▶ _Instructions to follow_
Using the entries below, copy out all lines where "green" is found.

** Opening Extracted material block **

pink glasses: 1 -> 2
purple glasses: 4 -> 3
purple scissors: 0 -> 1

** Closing Extracted material block **
** Opening Extracted material block **

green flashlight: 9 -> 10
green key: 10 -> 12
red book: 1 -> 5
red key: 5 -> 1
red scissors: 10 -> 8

** Closing Extracted material block **

▶ _Response below_
green flashlight: 9 -> 10
green key: 10 -> 12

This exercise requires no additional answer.